**Task inputs:**
————

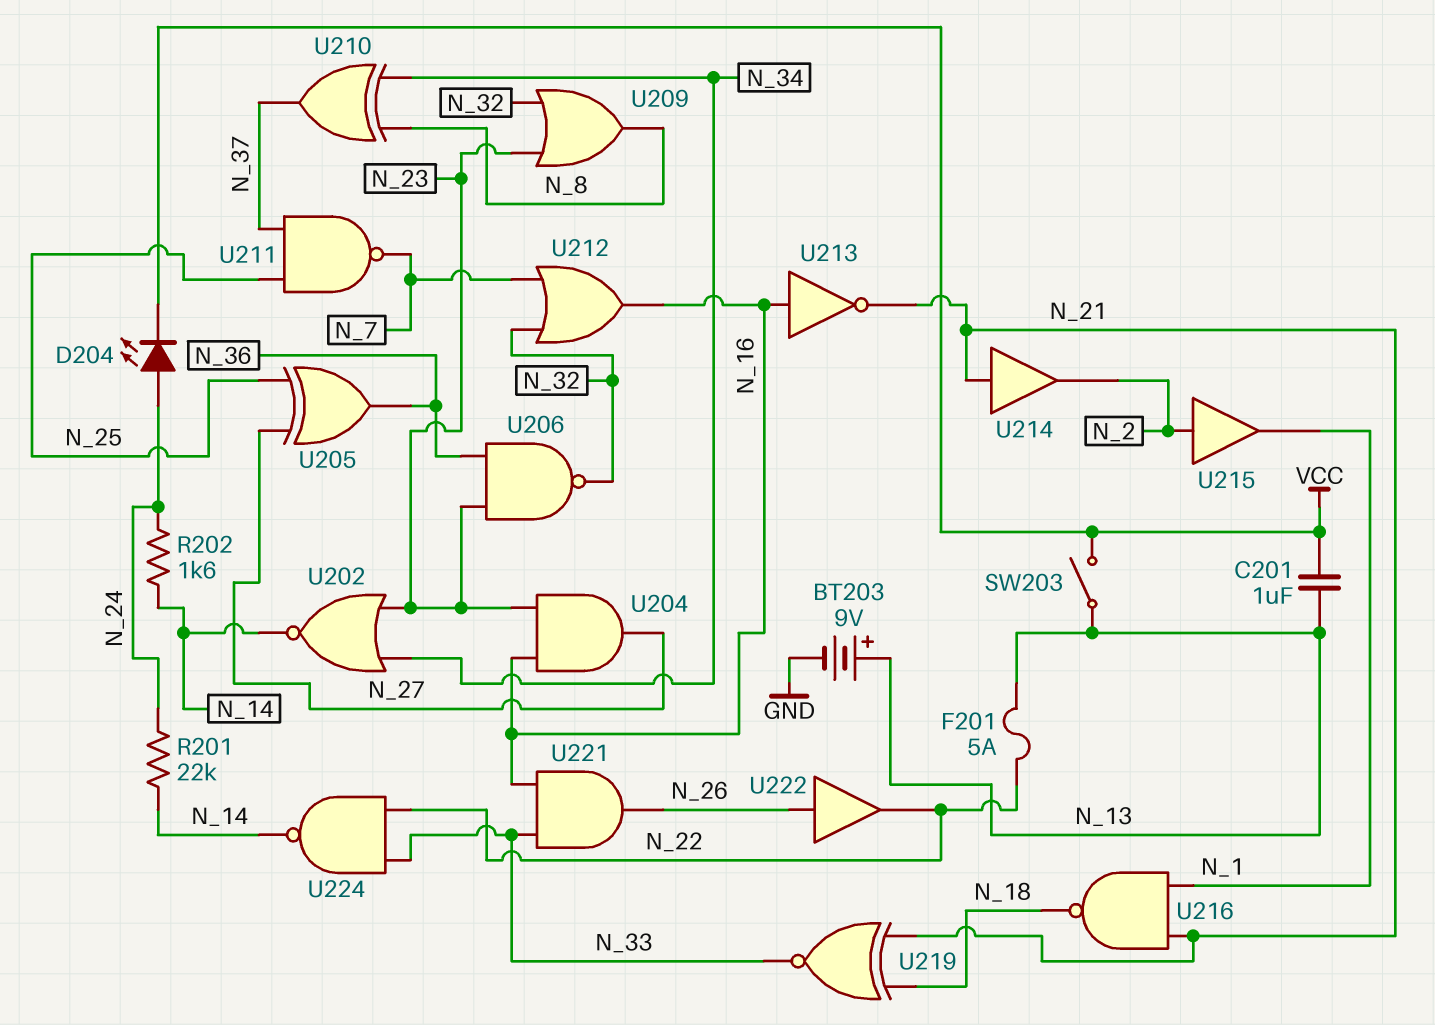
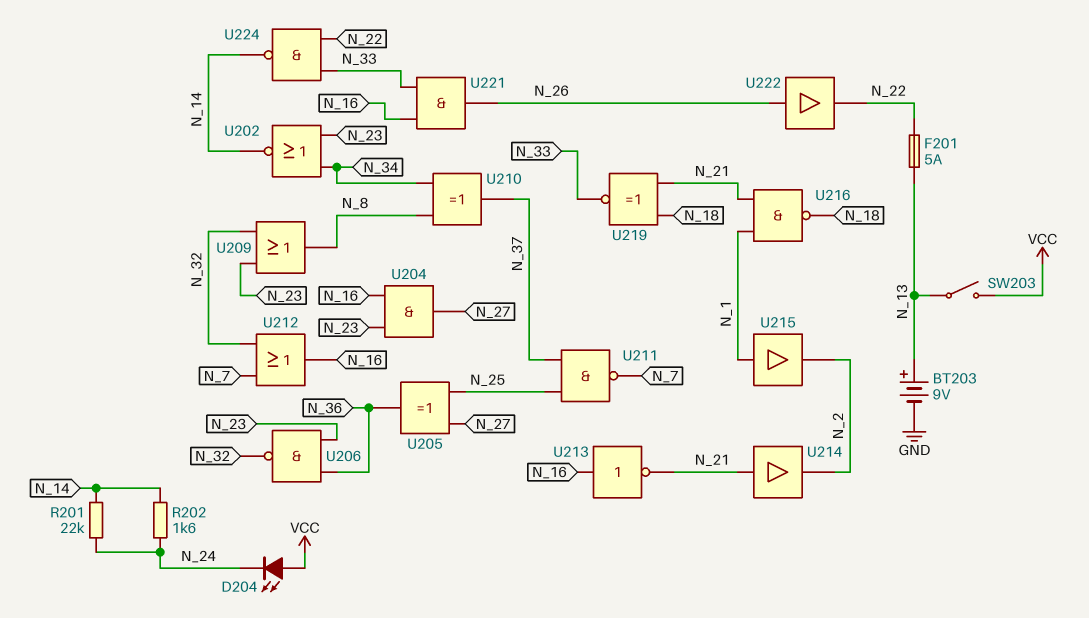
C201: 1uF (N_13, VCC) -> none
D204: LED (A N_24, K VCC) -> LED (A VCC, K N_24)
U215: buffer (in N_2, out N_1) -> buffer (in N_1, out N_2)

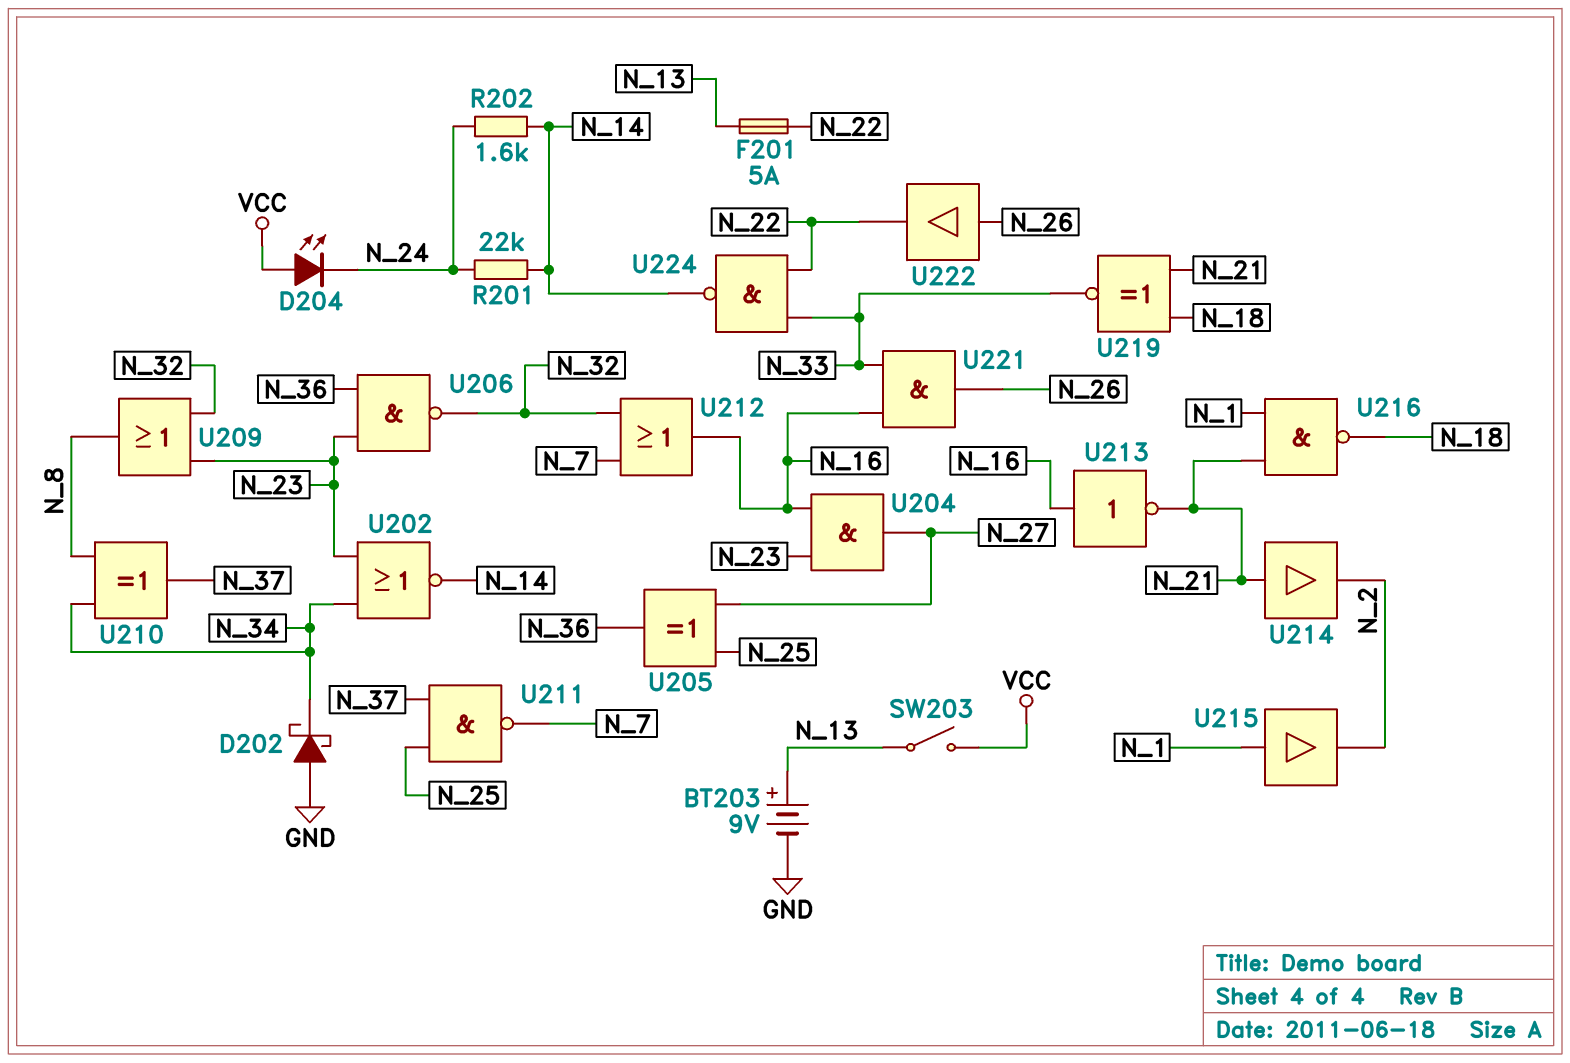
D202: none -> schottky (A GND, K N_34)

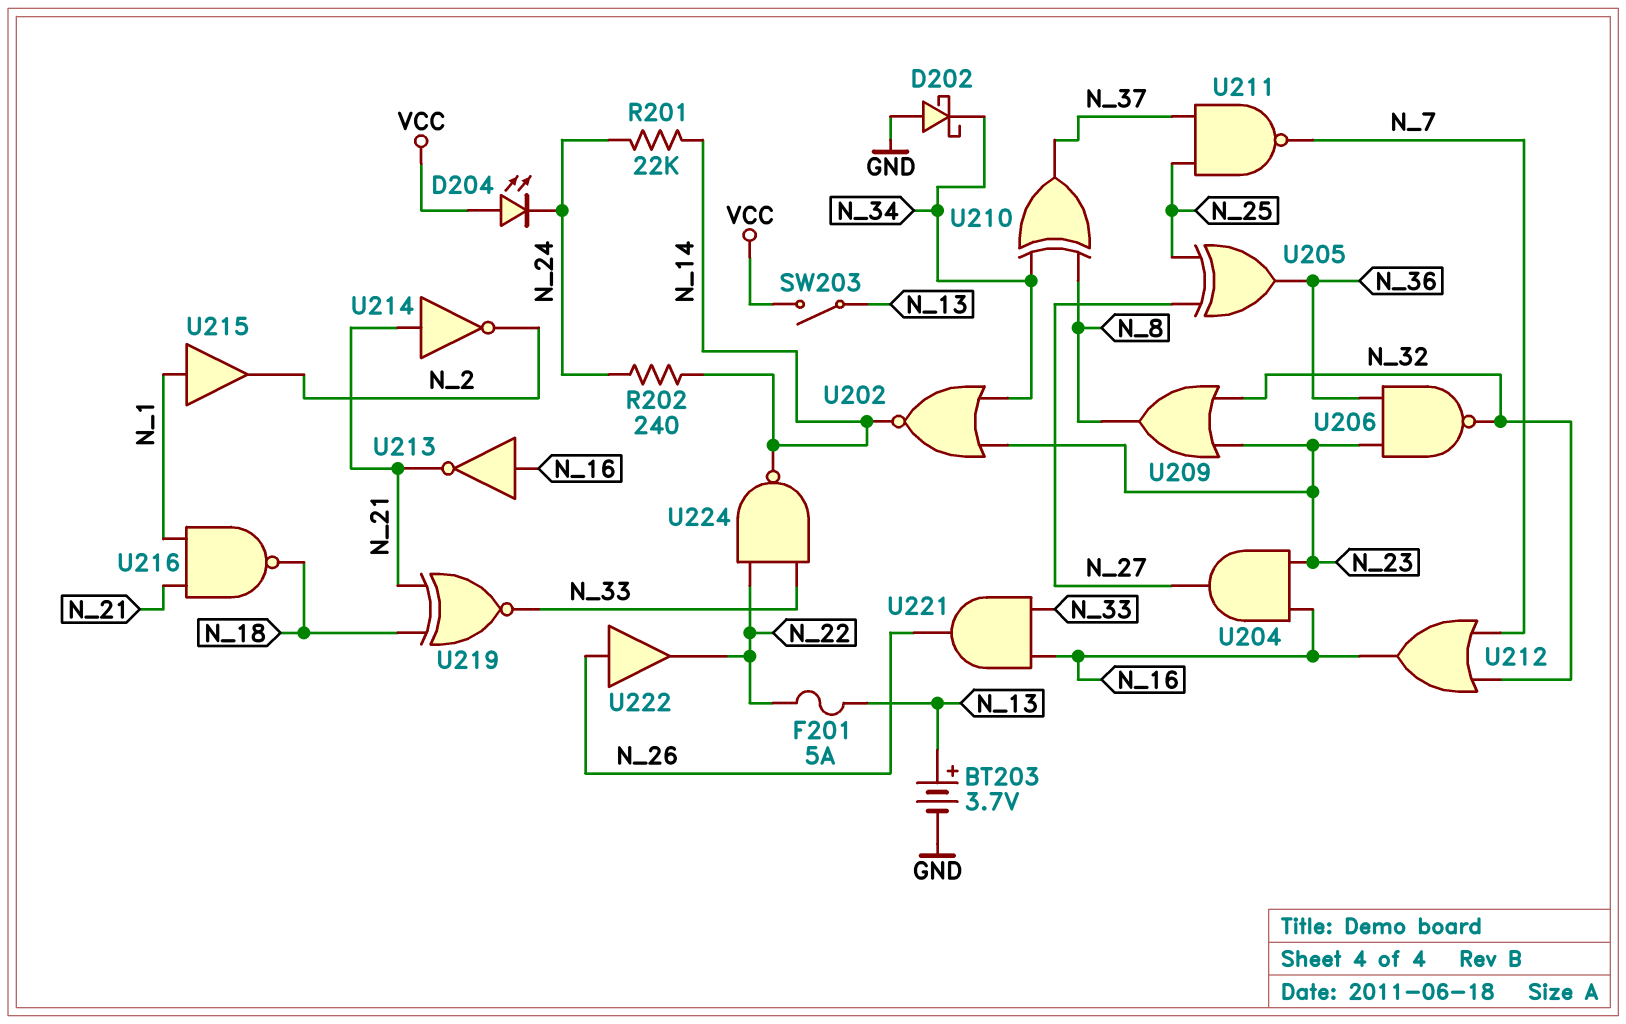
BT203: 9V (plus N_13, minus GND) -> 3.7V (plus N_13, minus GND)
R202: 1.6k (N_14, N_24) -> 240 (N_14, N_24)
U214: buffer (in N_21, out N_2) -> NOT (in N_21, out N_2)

————

**Exercise details:** Leaving the pictures out, output the material exactly as it appears.

**Problem solution:**
C201: 1uF (N_13, VCC) -> none
D204: LED (A N_24, K VCC) -> LED (A VCC, K N_24)
U215: buffer (in N_2, out N_1) -> buffer (in N_1, out N_2)

D202: none -> schottky (A GND, K N_34)

BT203: 9V (plus N_13, minus GND) -> 3.7V (plus N_13, minus GND)
R202: 1.6k (N_14, N_24) -> 240 (N_14, N_24)
U214: buffer (in N_21, out N_2) -> NOT (in N_21, out N_2)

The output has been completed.